WHAT TO DO >> When you repeat the entries below, keep each word exactly as it is and drop the pictures.

[Entries taken from a collection]
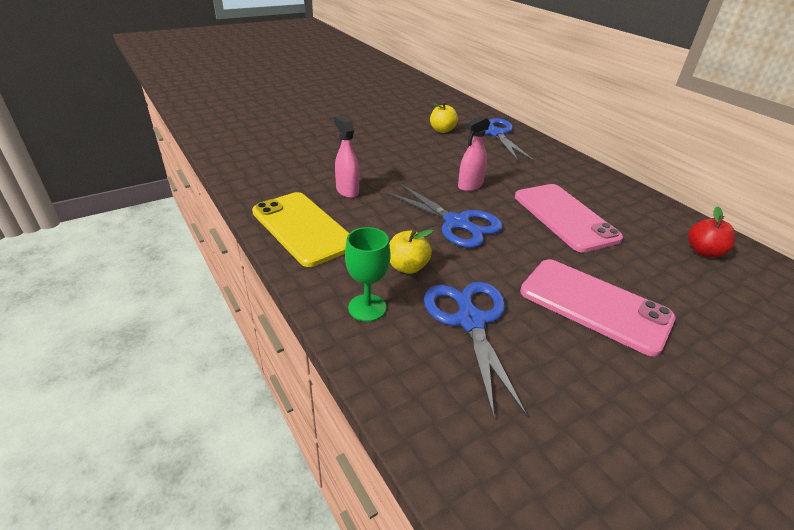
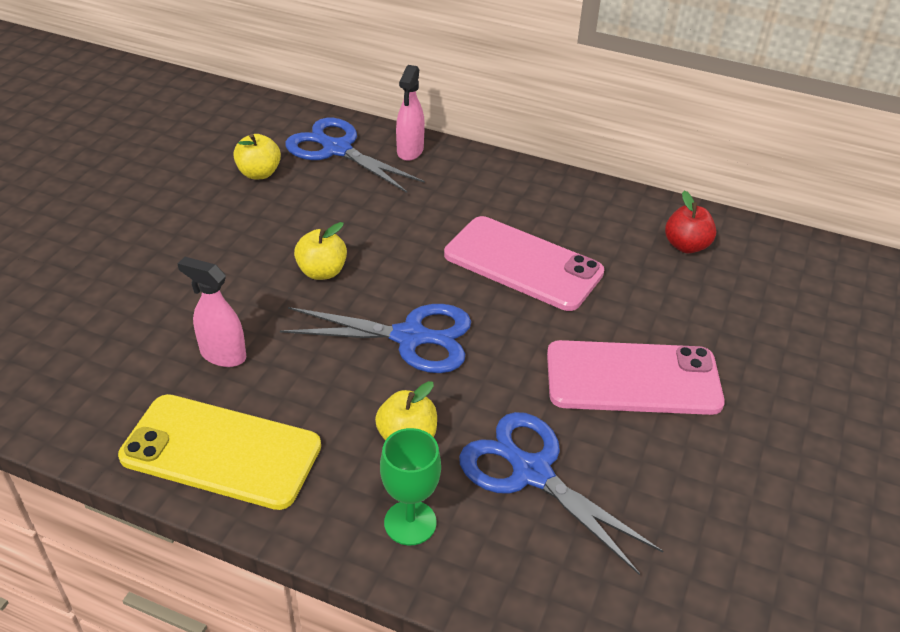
camera: 35 degrees left, 5 degrees up
(435, 177) = (322, 272): none -> yellow apple
(470, 186) = (378, 265): pink spray bottle -> pink spray bottle (410, 151)

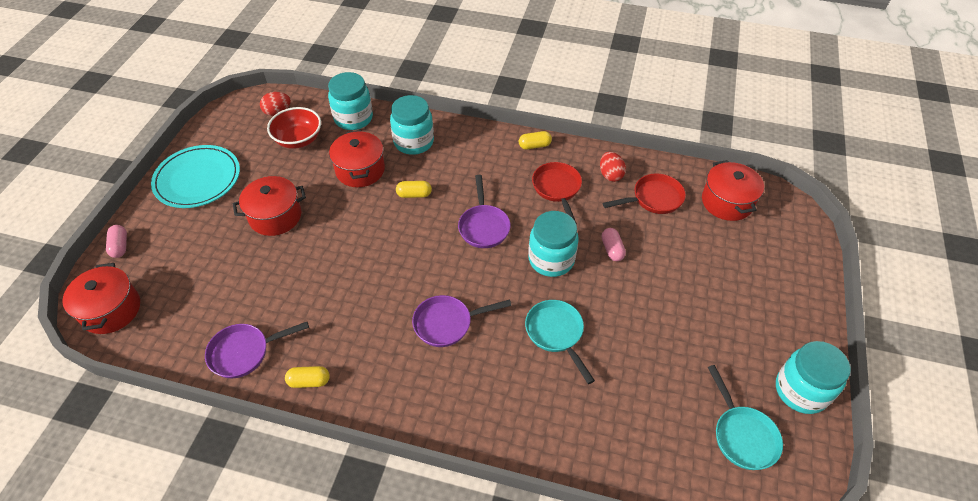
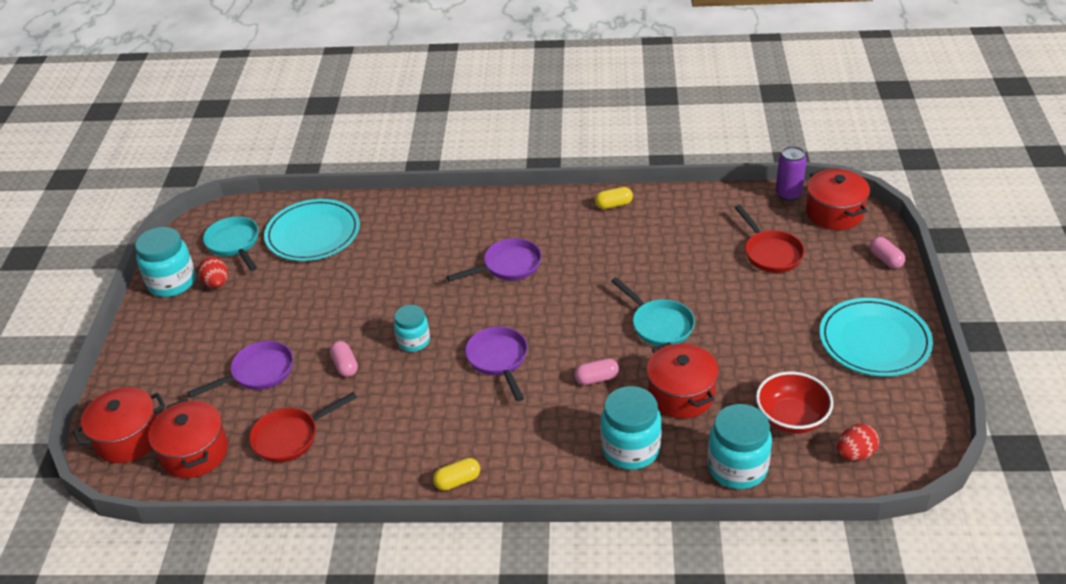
camera: 170 degrees right, 10 degrees down
(130, 346) = (788, 194): none -> purple can
(244, 352) = (684, 210): purple pan -> purple pan (258, 373)
(275, 216) = (745, 321): red pot -> red pot (128, 438)
(414, 194) = (596, 378): yellow capsule -> pink capsule
(551, 260) = (413, 341): turquoise jar -> turquoise jar, size x0.63
(556, 334) = (400, 279): turquoise pan -> turquoise pan (659, 325)
(557, 189) = (417, 423): red pan -> red pan (770, 253)
(610, 175) = (347, 459): red egg -> red egg (216, 283)
(650, 427) = (313, 234): none -> turquoise plate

RESPONSE BELOW >>
camera: 35 degrees left, 5 degrees up
(435, 177) = (322, 272): none -> yellow apple
(470, 186) = (378, 265): pink spray bottle -> pink spray bottle (410, 151)

camera: 170 degrees right, 10 degrees down
(130, 346) = (788, 194): none -> purple can
(244, 352) = (684, 210): purple pan -> purple pan (258, 373)
(275, 216) = (745, 321): red pot -> red pot (128, 438)
(414, 194) = (596, 378): yellow capsule -> pink capsule
(551, 260) = (413, 341): turquoise jar -> turquoise jar, size x0.63
(556, 334) = (400, 279): turquoise pan -> turquoise pan (659, 325)
(557, 189) = (417, 423): red pan -> red pan (770, 253)
(610, 175) = (347, 459): red egg -> red egg (216, 283)
(650, 427) = (313, 234): none -> turquoise plate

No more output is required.